■ AIM
Copy the lines verbatim, beginning with the line that contains "Segment every instance of adipose tissue." and continuing through the end of the data, and only those lines.

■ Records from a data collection
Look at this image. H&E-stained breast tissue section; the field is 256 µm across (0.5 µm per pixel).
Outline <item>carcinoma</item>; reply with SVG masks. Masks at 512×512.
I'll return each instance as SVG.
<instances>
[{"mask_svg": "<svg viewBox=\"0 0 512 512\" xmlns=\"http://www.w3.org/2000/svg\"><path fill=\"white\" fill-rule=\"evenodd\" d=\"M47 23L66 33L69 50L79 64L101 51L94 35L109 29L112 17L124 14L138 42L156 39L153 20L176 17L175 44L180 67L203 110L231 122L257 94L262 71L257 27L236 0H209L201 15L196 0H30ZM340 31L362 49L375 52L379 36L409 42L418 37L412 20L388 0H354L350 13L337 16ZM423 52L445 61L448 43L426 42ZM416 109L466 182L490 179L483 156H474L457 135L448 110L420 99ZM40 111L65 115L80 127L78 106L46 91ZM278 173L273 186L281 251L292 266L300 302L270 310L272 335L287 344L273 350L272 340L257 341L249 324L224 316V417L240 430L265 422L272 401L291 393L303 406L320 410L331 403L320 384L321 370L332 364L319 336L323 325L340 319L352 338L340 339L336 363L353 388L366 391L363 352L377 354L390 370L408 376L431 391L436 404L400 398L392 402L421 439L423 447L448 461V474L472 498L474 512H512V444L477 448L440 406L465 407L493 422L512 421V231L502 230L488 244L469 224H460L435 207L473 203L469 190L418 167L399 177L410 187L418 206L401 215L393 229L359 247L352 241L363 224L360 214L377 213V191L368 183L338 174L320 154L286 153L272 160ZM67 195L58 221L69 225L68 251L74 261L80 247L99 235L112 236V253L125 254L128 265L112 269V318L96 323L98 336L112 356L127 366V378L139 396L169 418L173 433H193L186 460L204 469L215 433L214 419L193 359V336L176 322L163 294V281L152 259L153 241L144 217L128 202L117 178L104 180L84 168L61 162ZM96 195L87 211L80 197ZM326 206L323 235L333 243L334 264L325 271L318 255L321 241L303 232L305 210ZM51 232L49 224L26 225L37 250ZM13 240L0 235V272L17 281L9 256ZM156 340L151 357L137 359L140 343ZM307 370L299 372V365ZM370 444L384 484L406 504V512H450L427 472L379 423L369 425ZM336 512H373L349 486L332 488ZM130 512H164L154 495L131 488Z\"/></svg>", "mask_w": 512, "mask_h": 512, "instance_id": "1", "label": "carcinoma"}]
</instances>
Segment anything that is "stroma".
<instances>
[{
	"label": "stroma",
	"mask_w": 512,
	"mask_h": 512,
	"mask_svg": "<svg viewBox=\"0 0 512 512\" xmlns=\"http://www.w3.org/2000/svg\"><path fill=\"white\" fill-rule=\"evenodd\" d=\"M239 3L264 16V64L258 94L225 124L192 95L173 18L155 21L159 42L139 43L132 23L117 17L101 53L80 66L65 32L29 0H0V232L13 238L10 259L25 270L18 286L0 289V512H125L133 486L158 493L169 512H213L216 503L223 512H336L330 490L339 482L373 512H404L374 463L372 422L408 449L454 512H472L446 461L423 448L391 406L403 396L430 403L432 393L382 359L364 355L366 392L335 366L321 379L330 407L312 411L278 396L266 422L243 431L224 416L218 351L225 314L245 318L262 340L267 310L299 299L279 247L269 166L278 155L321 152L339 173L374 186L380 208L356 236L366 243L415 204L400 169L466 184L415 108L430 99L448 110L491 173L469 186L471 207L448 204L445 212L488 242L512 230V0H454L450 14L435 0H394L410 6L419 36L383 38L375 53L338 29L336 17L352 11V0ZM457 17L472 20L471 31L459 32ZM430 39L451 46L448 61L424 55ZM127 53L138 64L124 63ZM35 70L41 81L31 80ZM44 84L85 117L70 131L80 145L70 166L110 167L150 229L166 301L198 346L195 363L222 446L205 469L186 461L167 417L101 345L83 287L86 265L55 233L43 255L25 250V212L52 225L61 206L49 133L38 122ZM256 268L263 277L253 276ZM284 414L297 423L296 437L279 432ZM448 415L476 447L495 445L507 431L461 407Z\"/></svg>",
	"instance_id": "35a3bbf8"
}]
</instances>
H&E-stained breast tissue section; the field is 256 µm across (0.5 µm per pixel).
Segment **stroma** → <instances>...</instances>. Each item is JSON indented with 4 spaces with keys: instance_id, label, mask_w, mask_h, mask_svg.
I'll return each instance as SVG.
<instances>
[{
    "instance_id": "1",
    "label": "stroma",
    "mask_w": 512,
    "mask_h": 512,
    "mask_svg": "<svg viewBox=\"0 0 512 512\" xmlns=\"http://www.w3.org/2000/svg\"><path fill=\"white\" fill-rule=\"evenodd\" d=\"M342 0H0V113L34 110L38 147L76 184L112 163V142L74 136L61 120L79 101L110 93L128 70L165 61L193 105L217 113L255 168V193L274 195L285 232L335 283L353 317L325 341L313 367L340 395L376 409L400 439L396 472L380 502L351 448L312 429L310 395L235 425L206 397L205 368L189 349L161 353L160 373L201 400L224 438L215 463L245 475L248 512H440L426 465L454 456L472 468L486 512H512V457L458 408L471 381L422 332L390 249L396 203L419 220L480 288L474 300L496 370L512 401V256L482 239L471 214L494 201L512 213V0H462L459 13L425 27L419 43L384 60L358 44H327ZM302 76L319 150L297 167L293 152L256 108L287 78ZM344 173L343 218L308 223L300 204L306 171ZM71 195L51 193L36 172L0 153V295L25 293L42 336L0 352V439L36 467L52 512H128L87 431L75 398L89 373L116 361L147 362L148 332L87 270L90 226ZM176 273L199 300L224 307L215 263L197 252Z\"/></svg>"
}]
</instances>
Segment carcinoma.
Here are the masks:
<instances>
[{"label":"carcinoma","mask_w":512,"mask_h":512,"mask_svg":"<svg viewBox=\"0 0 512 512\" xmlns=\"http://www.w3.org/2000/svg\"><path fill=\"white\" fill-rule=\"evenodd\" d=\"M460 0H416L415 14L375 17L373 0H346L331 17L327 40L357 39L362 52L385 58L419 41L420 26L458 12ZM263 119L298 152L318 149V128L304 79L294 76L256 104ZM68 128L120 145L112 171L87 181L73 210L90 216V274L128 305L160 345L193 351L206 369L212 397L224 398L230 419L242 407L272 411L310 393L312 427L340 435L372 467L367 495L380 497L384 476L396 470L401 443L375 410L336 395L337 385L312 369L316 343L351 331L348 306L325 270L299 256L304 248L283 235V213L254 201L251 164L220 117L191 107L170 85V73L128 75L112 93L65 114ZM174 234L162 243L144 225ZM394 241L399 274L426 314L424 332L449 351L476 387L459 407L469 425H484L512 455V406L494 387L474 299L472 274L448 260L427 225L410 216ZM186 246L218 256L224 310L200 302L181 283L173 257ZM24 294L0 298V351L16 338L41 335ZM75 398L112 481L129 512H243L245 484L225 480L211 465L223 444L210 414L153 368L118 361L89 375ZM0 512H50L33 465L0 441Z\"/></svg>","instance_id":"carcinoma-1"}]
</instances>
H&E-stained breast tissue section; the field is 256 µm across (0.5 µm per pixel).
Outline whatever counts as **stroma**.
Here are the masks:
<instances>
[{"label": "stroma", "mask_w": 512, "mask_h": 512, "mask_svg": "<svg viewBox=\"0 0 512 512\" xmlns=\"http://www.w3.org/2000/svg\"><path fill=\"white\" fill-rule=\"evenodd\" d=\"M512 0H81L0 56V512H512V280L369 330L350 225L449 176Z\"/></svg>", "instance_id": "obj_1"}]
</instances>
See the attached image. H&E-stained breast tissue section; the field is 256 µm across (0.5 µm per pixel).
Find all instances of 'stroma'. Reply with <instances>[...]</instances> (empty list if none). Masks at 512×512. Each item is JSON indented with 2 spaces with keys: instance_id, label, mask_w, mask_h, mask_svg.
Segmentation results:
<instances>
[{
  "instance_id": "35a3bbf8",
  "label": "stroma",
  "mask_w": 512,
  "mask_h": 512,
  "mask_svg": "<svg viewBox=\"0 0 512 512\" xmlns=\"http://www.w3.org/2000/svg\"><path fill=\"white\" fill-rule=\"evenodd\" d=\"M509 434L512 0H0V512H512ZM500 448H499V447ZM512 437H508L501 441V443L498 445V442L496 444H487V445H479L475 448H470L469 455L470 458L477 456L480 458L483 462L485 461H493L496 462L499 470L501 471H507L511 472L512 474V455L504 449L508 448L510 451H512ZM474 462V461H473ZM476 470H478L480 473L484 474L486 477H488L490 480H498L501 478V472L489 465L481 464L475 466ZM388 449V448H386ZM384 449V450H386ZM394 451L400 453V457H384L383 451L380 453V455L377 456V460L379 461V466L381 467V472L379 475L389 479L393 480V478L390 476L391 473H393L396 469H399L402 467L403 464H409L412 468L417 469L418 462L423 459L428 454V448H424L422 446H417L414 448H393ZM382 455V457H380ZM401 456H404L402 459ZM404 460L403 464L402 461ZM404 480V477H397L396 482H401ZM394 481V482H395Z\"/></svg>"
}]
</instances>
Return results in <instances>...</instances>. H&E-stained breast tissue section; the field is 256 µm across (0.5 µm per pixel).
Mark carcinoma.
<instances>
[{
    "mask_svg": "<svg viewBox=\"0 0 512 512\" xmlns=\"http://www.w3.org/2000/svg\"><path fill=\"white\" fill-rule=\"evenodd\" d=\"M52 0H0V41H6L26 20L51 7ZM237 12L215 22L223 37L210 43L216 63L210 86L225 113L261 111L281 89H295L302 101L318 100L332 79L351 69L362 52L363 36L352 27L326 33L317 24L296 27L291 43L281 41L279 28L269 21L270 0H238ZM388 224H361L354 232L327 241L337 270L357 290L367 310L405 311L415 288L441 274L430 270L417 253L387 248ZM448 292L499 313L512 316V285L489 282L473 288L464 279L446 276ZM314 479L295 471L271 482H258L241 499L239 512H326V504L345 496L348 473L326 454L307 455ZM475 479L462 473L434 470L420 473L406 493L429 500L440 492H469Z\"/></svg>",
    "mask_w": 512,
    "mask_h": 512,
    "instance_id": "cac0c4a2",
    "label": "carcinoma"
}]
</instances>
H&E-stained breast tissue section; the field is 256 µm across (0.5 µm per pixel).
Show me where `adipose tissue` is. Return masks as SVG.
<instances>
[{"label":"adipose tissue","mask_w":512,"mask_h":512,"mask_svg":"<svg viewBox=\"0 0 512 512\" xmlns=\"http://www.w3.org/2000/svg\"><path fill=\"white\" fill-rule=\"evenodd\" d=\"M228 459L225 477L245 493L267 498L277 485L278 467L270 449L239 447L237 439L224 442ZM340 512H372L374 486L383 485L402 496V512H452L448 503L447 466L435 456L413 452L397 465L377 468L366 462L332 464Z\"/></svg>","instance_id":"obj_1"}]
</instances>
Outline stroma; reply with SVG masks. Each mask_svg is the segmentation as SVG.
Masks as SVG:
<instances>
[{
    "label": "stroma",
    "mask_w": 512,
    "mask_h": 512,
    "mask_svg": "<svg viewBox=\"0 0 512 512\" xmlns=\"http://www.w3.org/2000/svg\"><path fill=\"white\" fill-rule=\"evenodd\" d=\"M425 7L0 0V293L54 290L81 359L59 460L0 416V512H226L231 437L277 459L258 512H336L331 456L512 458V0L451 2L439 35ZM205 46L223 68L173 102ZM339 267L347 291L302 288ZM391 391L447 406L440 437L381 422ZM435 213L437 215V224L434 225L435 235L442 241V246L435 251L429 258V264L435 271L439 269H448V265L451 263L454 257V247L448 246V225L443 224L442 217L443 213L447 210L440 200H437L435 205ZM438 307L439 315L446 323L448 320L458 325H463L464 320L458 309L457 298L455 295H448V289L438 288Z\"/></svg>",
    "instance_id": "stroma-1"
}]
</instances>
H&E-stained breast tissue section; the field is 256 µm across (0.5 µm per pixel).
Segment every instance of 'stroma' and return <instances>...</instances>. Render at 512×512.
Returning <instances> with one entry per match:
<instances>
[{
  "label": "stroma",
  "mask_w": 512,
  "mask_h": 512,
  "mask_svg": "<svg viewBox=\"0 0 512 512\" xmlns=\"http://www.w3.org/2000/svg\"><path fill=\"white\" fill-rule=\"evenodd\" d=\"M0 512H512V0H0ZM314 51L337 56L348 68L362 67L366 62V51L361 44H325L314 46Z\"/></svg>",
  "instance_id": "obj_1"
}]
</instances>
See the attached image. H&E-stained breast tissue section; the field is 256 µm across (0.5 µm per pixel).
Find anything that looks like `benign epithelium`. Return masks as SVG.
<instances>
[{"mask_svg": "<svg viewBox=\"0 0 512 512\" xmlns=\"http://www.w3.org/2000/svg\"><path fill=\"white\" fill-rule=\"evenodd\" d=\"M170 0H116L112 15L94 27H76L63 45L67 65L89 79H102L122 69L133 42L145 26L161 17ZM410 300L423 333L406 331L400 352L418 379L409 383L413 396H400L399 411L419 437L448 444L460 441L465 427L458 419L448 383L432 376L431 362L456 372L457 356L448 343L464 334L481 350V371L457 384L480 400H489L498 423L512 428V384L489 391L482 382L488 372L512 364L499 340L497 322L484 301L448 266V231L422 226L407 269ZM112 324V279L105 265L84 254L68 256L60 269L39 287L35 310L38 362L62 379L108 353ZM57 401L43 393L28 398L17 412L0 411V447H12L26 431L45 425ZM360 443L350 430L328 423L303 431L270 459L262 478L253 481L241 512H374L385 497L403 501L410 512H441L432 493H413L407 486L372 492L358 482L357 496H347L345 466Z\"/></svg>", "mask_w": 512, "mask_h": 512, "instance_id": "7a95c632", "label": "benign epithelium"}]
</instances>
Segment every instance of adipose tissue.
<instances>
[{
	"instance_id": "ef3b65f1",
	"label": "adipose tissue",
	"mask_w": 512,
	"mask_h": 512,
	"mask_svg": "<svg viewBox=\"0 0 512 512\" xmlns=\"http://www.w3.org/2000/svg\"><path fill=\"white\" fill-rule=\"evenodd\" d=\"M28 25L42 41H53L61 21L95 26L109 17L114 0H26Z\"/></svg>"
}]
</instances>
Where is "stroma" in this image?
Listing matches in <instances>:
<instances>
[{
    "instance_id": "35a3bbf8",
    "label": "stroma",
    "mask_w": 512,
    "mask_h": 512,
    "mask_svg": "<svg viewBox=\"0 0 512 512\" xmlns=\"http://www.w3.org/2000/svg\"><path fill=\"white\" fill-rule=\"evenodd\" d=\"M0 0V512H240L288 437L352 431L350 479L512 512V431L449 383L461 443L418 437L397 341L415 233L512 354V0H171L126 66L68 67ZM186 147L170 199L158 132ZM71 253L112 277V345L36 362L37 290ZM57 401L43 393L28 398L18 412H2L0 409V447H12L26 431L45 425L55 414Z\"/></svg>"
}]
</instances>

■ SOLUTION TO THIS PROBLEM
Segment every instance of adipose tissue.
<instances>
[{
	"instance_id": "ef3b65f1",
	"label": "adipose tissue",
	"mask_w": 512,
	"mask_h": 512,
	"mask_svg": "<svg viewBox=\"0 0 512 512\" xmlns=\"http://www.w3.org/2000/svg\"><path fill=\"white\" fill-rule=\"evenodd\" d=\"M28 25L42 41H53L61 21L95 26L109 17L114 0H26Z\"/></svg>"
}]
</instances>
Where is "stroma" in this image?
Listing matches in <instances>:
<instances>
[{
    "instance_id": "35a3bbf8",
    "label": "stroma",
    "mask_w": 512,
    "mask_h": 512,
    "mask_svg": "<svg viewBox=\"0 0 512 512\" xmlns=\"http://www.w3.org/2000/svg\"><path fill=\"white\" fill-rule=\"evenodd\" d=\"M0 0V512H240L288 437L352 431L350 479L512 512V431L449 383L461 443L418 437L397 341L415 233L512 354V0H171L126 66L68 67ZM186 147L170 199L158 132ZM71 253L112 277V345L36 362L37 290ZM57 401L43 393L28 398L18 412H2L0 409V447H12L26 431L45 425L55 414Z\"/></svg>"
}]
</instances>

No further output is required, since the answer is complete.